▶ [Directions for this task]
Everything in the listing below has to be repeated exactly, except the pictures.

▶ [Data section]
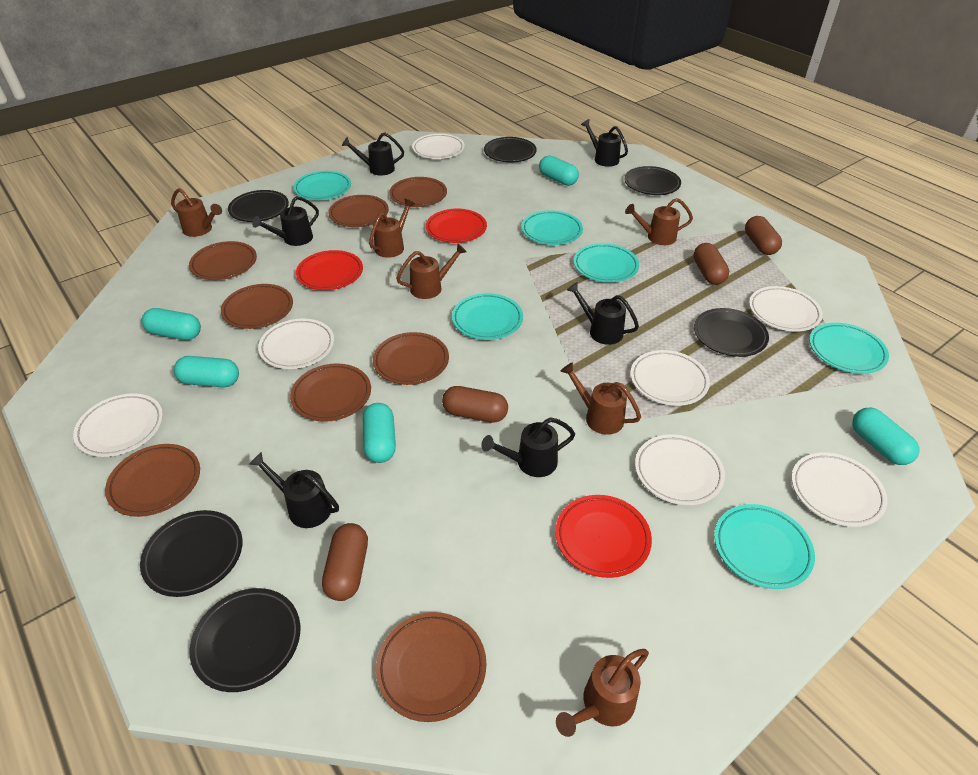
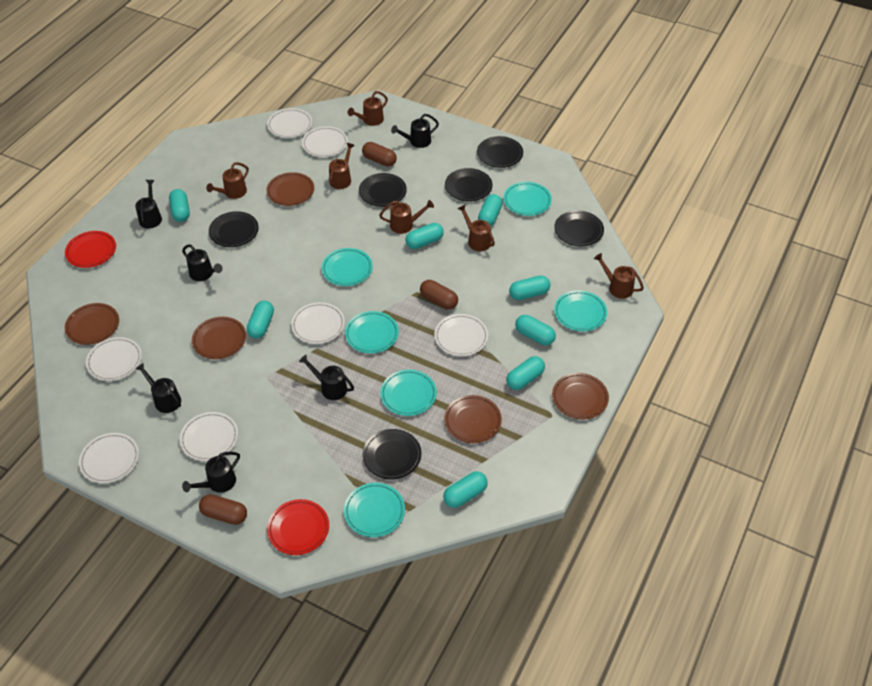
brown capsule: 4 -> 3
brown plate: 8 -> 5
red plate: 3 -> 2
turquoise capsule: 5 -> 8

▶ [Response for this exercise]
brown capsule: 4 -> 3
brown plate: 8 -> 5
red plate: 3 -> 2
turquoise capsule: 5 -> 8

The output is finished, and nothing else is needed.